**The records:**
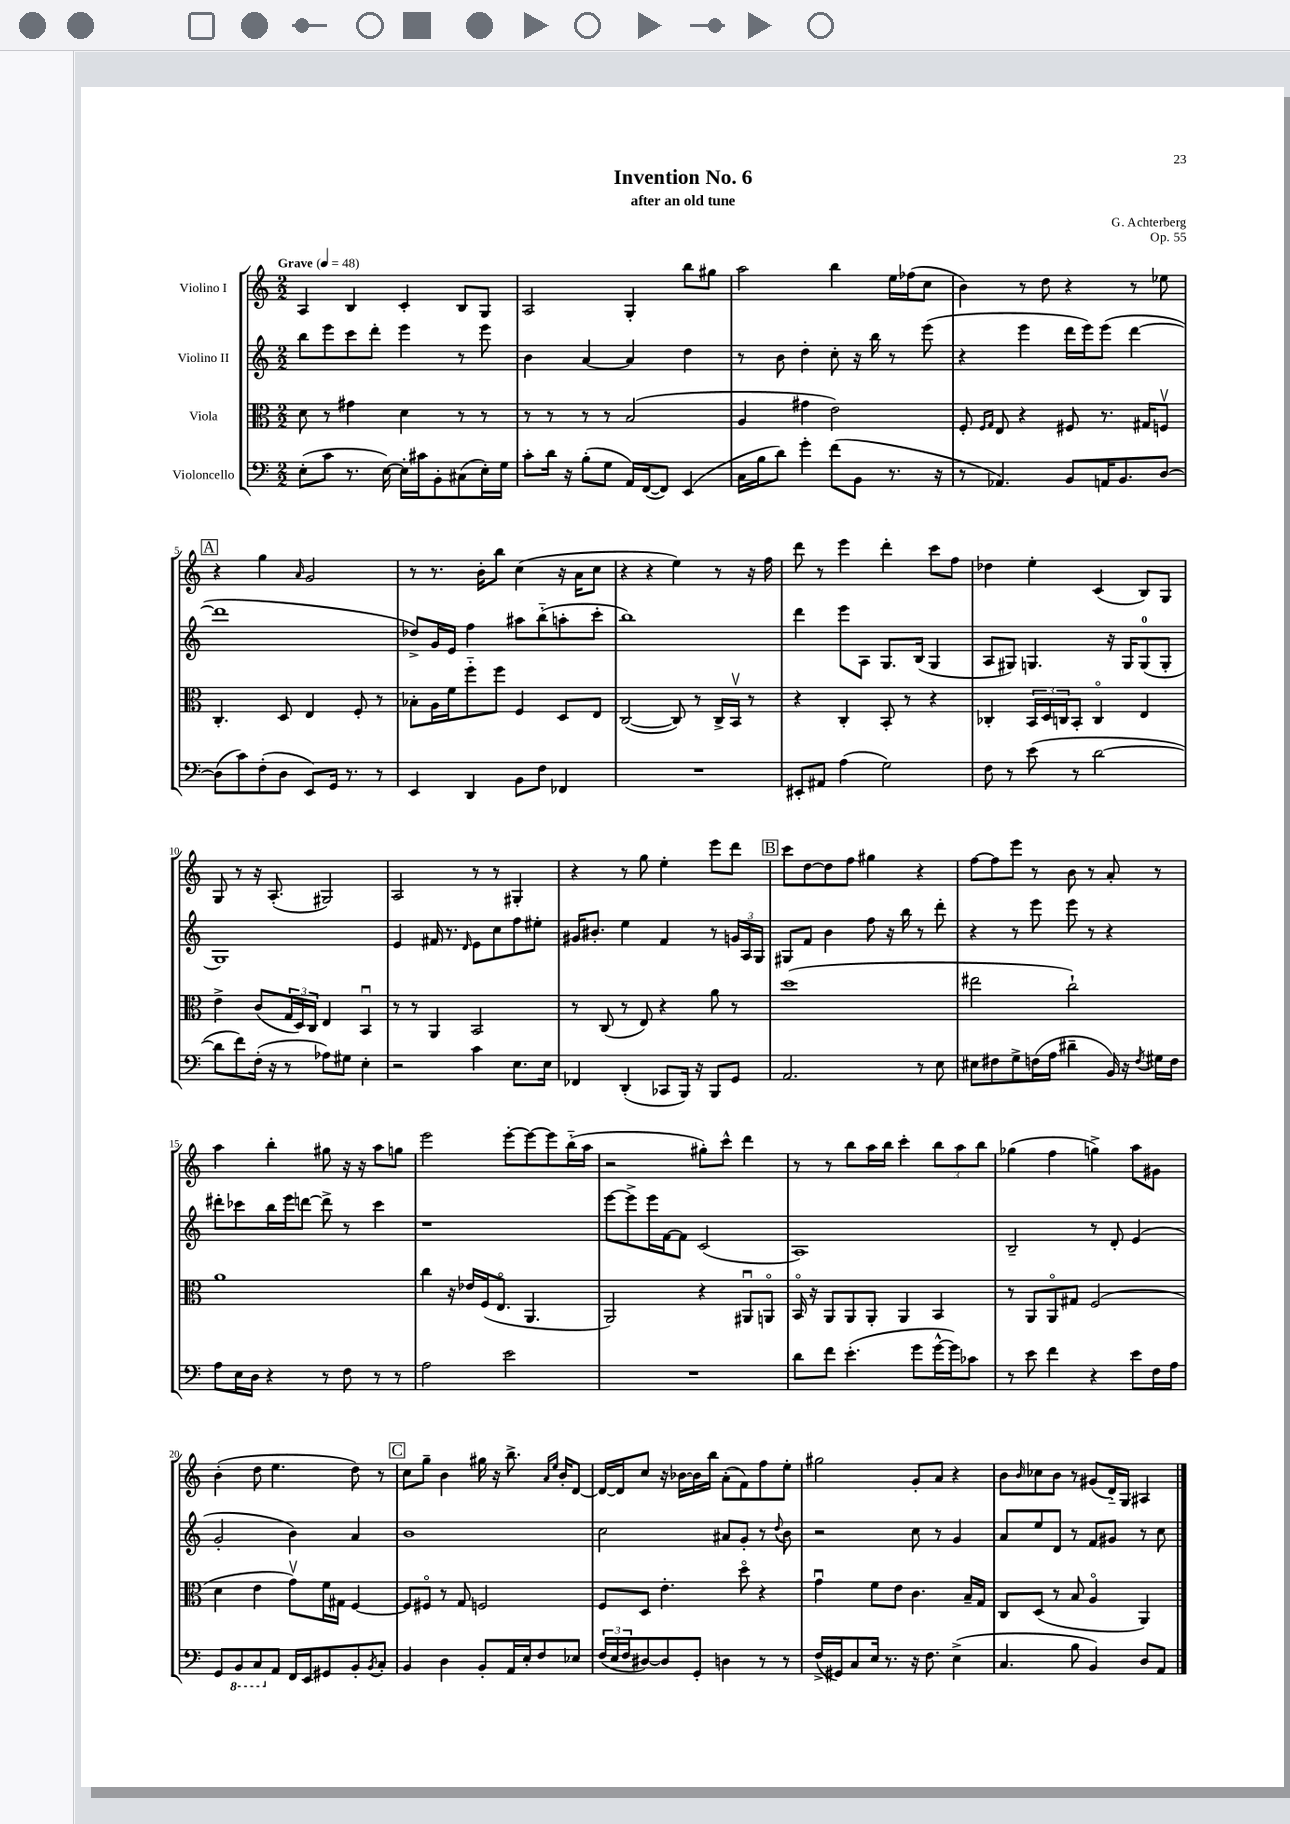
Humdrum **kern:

**kern	**kern	**kern	**kern
*part4	*part3	*part2	*part1
*staff4	*staff3	*staff2	*staff1
*I"Violoncello	*I"Viola	*I"Violino II	*I"Violino I
*clefF4	*clefC3	*clefG2	*clefG2
*k[]	*k[]	*k[]	*k[]
*M2/2	*M2/2	*M2/2	*M2/2
*MM48	*MM48	*MM48	*MM48
=1	=1	=1	=1
!	!	!	!LO:TX:a:B:t=Grave
(8E'\L	8d\	8bb\L	4A/
8c\J	8r	8eee\	.
8.r	4g#X\	8ccc\	4B/
.	.	8ddd'\J	.
[16E\)	.	.	.
16E'\LL]	4d\	4eee\	4c'/
16c#X\J	.	.	.
8BB'\	.	.	.
(8C#X\	8r	8r	8B/L
16E'\L)	8r	8eee\	8G/J
16G\JJ	.	.	.
=2	=2	=2	=2
8c'\L	8r	4b\	2A/
16d\Jk	8r	.	.
16r	.	.	.
(8B'\L	8r	[4a/	.
8G\J	8r	.	.
16AA/LL)	(2B/	4a/]	4G'/
([16FF/J	.	.	.
8FF/J])	.	.	.
(4EE/	.	4dd\	8bb\L
.	.	.	8gg#X\J
=3	=3	=3	=3
16C\LL	4A/	8r	2aa\
16B\J	.	.	.
8d\J)	.	8b\	.
4g'\	4g#X\	4dd'\	.
(8f\L	2e\)	8cc'\	4bb\
8BB\J	.	16r	.
.	.	16bb\	.
8.r	.	8r	16ee\LL
.	.	.	(16ff-X\J
.	.	(8eee\	8cc\J
16r	.	.	.
=4	=4	=4	=4
8r	8F'/	4r	4b\)
.	16qqF/LL	.	.
.	16qqG/JJ	.	.
4.AA-X/)	8E/	.	.
.	4r	4eee\	8r
.	.	.	8dd\
8BB/L	8F#X/	16ddd\LL	4r
.	.	16eee\J)	.
16AAn/K	8.r	(8eee\J	.
8.BB/	.	.	.
.	.	[4ddd\	8r
.	16G#X/KL	.	.
[8D/J	8Fnv/J	.	8ee-X\
!!LO:LB:g=z
!!LO:REH:place=s1:t=A
=5	=5	=5	=5
(8D\L]	4.C'/	1ddd]	4r
8c\)	.	.	.
(8F'\	.	.	4gg\
8D\J	8D/	.	.
.	.	.	16qqa/
8EE/L)	4E/	.	2g/
16GG/Jk	.	.	.
8.r	.	.	.
.	8F'/	.	.
8r	8r	.	.
=6	=6	=6	=6
4EE/	8B-X'\L	8dd-X^/L)	8r
.	16A\L	16g/L	8.r
.	16f\J	16e/JJ	.
4DD/	8ff\	4ff\	.
.	.	.	16b'\KL
.	8ff\J	.	8bb\J
8BB\L	4F/	8aa#X\L	(4cc\
8F\J	.	(8bb\	.
4FF-X/	8D/L	8aan'\	16r
.	.	.	16a\KL
.	8E/J	8ccc'\J	8cc\J
=7	=7	=7	=7
1r	([2C/	1bb)	4r
.	.	.	4r
.	8C/])	.	4ee\)
.	8r	.	.
.	16C^/LL	.	8r
.	16BBv/JJ	.	.
.	8r	.	16r
.	.	.	16ff\
=8	=8	=8	=8
8EE#X'/L	4r	4ddd\	8ddd\
8AA#X/J	.	.	8r
(4A\	4C'/	8eee\L	4eee\
.	.	8A\J	.
2G\)	8BB'/	8.G/L	4ddd'\
.	8r	.	.
.	.	(16B/Jk	.
.	4r	4G/	8ccc\L
.	.	.	8ff\J
=9	=9	=9	=9
8F\	4C-X'/	8A/L	4dd-X\
8r	.	8G#X/J)	.
(8e\	24BB/LL	4.Gn/	4ee'\
.	24D/	.	.
.	24Cn/J	.	.
8r	8BB'/J	.	.
[2d\	4C/	.	(4c/
.	.	16r	.
.	.	16G/KL	.
.	4E/	(8G/	8B/L)
.	.	8G'/J	8G/J
!!LO:LB:g=z
=10	=10	=10	=10
8d\L]	4e^\	1G)	8G/
8f\)	.	.	8r
(16F'\Jk	(8c/L	.	16r
16r	.	.	(8.A'/
8r	24G/L	.	.
.	24D/)	.	.
.	24C/JJ	.	.
8A-X\L)	4E/	.	2G#X/)
8G#X\J	.	.	.
4E'\	4BBu/	.	.
=11	=11	=11	=11
2r	8r	4e/	2A/
.	8r	.	.
.	4AA/	16f#X/	.
.	.	8.r	.
.	.	16qqd/	.
4c\	2BB/	8e\L	8r
.	.	8cc\	8r
8.E\L	.	8ff\	4G#X'/
.	.	8ee#X'\J	.
16E\Jk	.	.	.
=12	=12	=12	=12
4FF-X/	8r	16g#X/KL	4r
.	.	8.b#X'/J	.
.	(8C/	.	.
(4DD'/	8r	4ee\	8r
.	8E/)	.	8gg\
8CC-X/L	4r	4f/	4ee'\
16BBB/Jk)	.	.	.
16r	.	.	.
8BBB/L	8a\	8r	8eee\L
8GG/J	8r	24gn/LL	8ddd\J
.	.	24A/	.
.	.	24G/JJ	.
!!LO:REH:place=s1:t=B
=13	=13	=13	=13
2.AA/	(1dd	8G#X/L	8ccc\L
.	.	8f/J	[8dd\
.	.	4b\	8dd\]
.	.	.	8ff\J
.	.	8ff\	4gg#X\
.	.	16r	.
.	.	16bb\	.
8r	.	8r	4r
8E\	.	8ddd'\	.
=14	=14	=14	=14
8E#X\L	2ee#X\	4r	[8ff\L
8F#X\	.	.	8ff\]
8G^\	.	8r	8eee\J
(16Fn\L	.	8eee\	8r
16A\JJ	.	.	.
4d#X~\	2cc`\)	8eee\	8b\
.	.	8r	8r
16BB/)	.	4r	8a'/
16r	.	.	.
8qF/	.	.	.
16G#X\LL	.	.	8r
16F\JJ	.	.	.
!!LO:LB:g=z
=15	=15	=15	=15
8A\L	1a	8ddd#X'\L	4aa\
16E\L	.	8ccc-X\	.
16D\JJ	.	.	.
4r	.	16bb\L	4bb'\
.	.	16eee\J	.
.	.	[8dddn\J	.
8r	.	8ddd^\]	8gg#X\
8F\	.	8r	16r
.	.	.	16r
8r	.	4ccc-\	8aa\L
8r	.	.	8ggn\J
=16	=16	=16	=16
2A\	4cc\	1r	2eee\
.	16r	.	.
.	16e-X/LL	.	.
.	(16F/J	.	.
.	8.E/J	.	.
2e\	.	.	[8eee'\L
.	4.AA/	.	8eee\_
.	.	.	8eee\]
.	.	.	(16bb\L
.	.	.	16aa\JJ
=17	=17	=17	=17
1r	2AA/)	[8eee\L	2r
.	.	8eee^\]	.
.	.	16eee\L	.
.	.	[16f\J	.
.	.	8f\J]	.
.	4r	(2c/	8gg#X'\L)
.	.	.	8ccc^^\J
.	8AA#Xu/L	.	4ddd\
.	8AAn/J	.	.
=18	=18	=18	=18
8d\L	16BB/	1A)	8r
.	16r	.	.
8f\J	8AA/L	.	8r
(4.e'\	8AA/	.	8bb\L
.	8AA'/J	.	16aa\L
.	.	.	16bb\JJ
.	4AA/	.	4ccc'\
8g\L	.	.	.
[16g^^\L	4BB/	.	12bb\L
16g\J])	.	.	.
.	.	.	12aa\
8c-X\J	.	.	.
.	.	.	12bb\J
=19	=19	=19	=19
8r	8r	2B~/	(4gg-X\
8e\	8AA/L	.	.
4f\	8AA/	.	4ff\
.	8G#X/J	.	.
4r	(2F/	8r	4ggn^\)
.	.	8d'/	.
8e\L	.	(4e/	8aa\L
16F\L	.	.	8g#X\J
16A\JJ	.	.	.
!!LO:LB:g=z
=20	=20	=20	=20
8GG/L	4d\	2g'/	(4b'\
*8ba	*	*	*
8BBB/	.	.	.
8CC/	4e\	.	8dd\
*X8ba	*	*	*
8AA/J	.	.	4.ee\
16FF/LL	8gv\L)	4b\)	.
16EE/J	.	.	.
8GG#X/	16f\L	.	.
.	16G#X\JJ	.	.
8BB'/	[4F/	4a/	8dd\)
8qBB/	.	.	.
8C'/J	.	.	8r
!!LO:REH:place=s1:t=C
=21	=21	=21	=21
4BB/	8F/L]	1b	8cc\L
.	8F#X/J	.	8gg~\J
4D\	8r	.	4b\
.	8G/	.	.
8BB'/L	2Fn/	.	16gg#X\
.	.	.	16r
16AA/L	.	.	8.bb^\
16E'/J	.	.	.
8F/	.	.	.
.	.	.	16qqa/LL
.	.	.	16qqee/JJ
.	.	.	16b'/KL
8E-X/J	.	.	[8d/J
=22	=22	=22	=22
(24F/LL	8F/L	2cc\	16d/LL_
24E/	.	.	.
.	.	.	16d/J]
24F/J	.	.	.
[8D#X/)	8D/J	.	8cc/J
8D#/]	4.e'\	.	16r
.	.	.	[16b-X\LL
8GG'/J	.	.	16b-\]
.	.	.	16bb\JJ
4Dn\	.	8a#X/L	(8a'\L
.	8dd\	8g'/J	8f\)
8r	4r	8r	8ff\
.	.	8qqdd/	.
8r	.	8b\	8ee'\J
=23	=23	=23	=23
(16F^/LL	4gu\	2r	2gg#X\
16GG#X/J)	.	.	.
8C/	.	.	.
16E/Jk	8f\L	.	.
8.r	.	.	.
.	8e\J	.	.
16r	4.c\	8cc\	8g'/L
8.F\	.	.	.
.	.	8r	8a/J
(4E^\	.	4g/	4r
.	16B~/LL	.	.
.	16G/JJ	.	.
=24	=24	=24	=24
4.C/	8C/L	8a/L	8b\L
.	.	.	16qqb/
.	(8D/J	8ee/	8cc-X\
.	8r	8d/J	8b\J
8B\	8B/	8r	8r
4BB/)	4A/	8f/L	(8g#X/L
.	.	8g#X/J	16d/L)
.	.	.	16G/JJ
8D/L	4AA/)	8r	4A#X/
8AA/J	.	8cc\	.
==	==	==	==
*-	*-	*-	*-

**Task directions:** Pull out every line of the listing that contains the string "place", matching case exactly.

**Solved problem:**
!!LO:REH:place=s1:t=A
!!LO:REH:place=s1:t=B
!!LO:REH:place=s1:t=C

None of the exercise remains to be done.